## Records to use
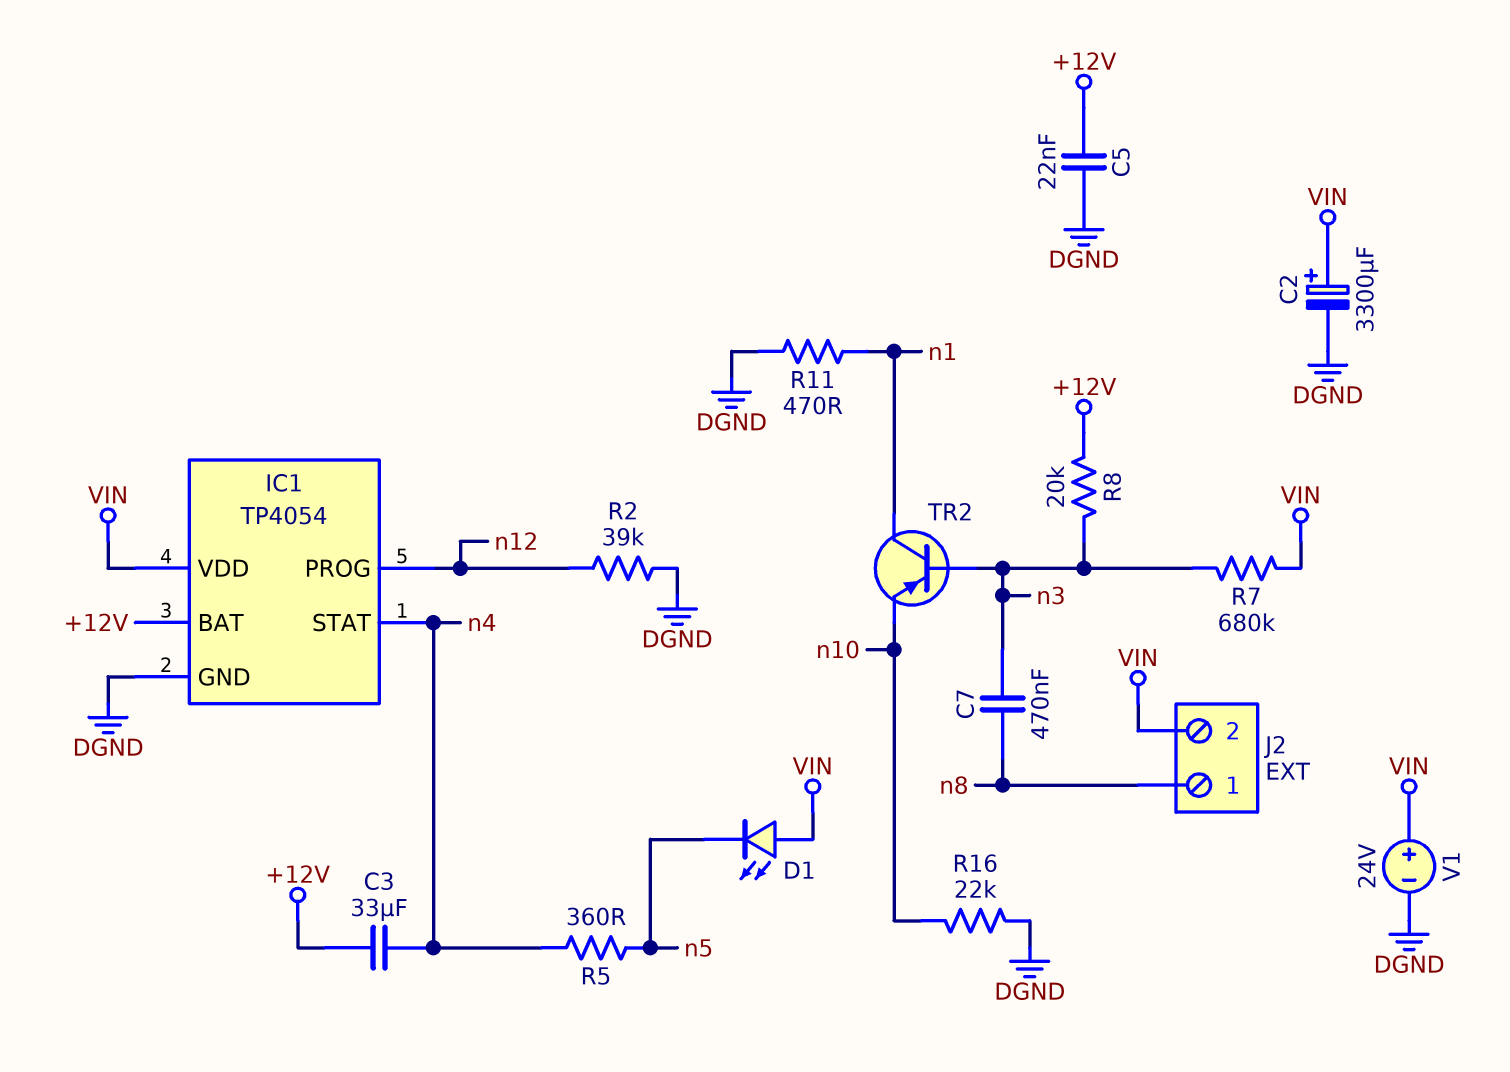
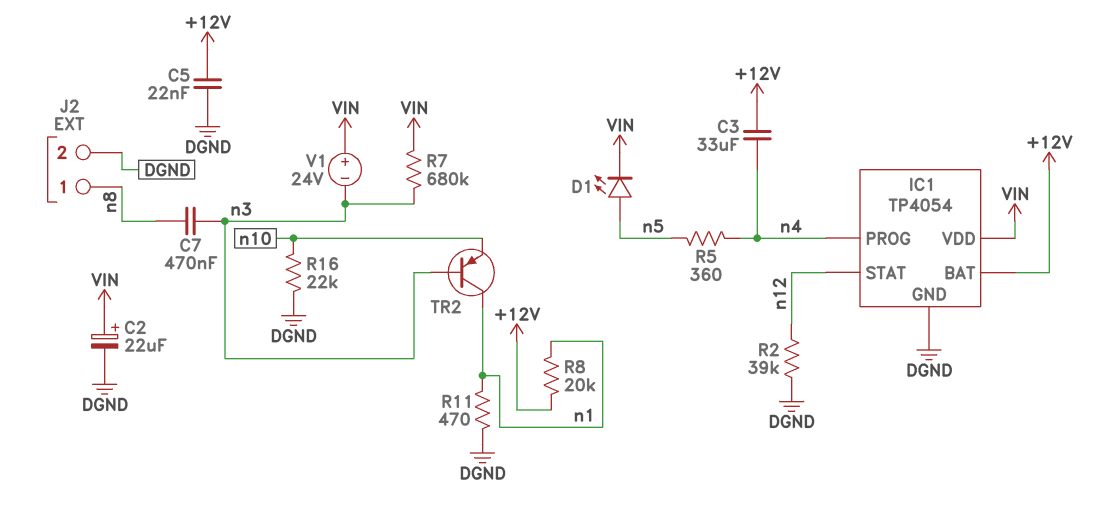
C2: 3300uF (plus VIN, minus DGND) -> 22uF (plus VIN, minus DGND)
D1: LED (A VIN, K n5) -> LED (A n5, K VIN)
IC1 pin PROG: n12 -> n4
IC1 pin STAT: n4 -> n12
J2 pin 2: VIN -> DGND
R8: 20k (+12V, n3) -> 20k (+12V, n1)
V1: 24V (plus VIN, minus DGND) -> 24V (plus VIN, minus n3)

## Problem to work on
Reproduce only the lines running from the one that contains "IC1 pin PROG: n12 -> n4" to the last line of the records.

## Solution to this task
IC1 pin PROG: n12 -> n4
IC1 pin STAT: n4 -> n12
J2 pin 2: VIN -> DGND
R8: 20k (+12V, n3) -> 20k (+12V, n1)
V1: 24V (plus VIN, minus DGND) -> 24V (plus VIN, minus n3)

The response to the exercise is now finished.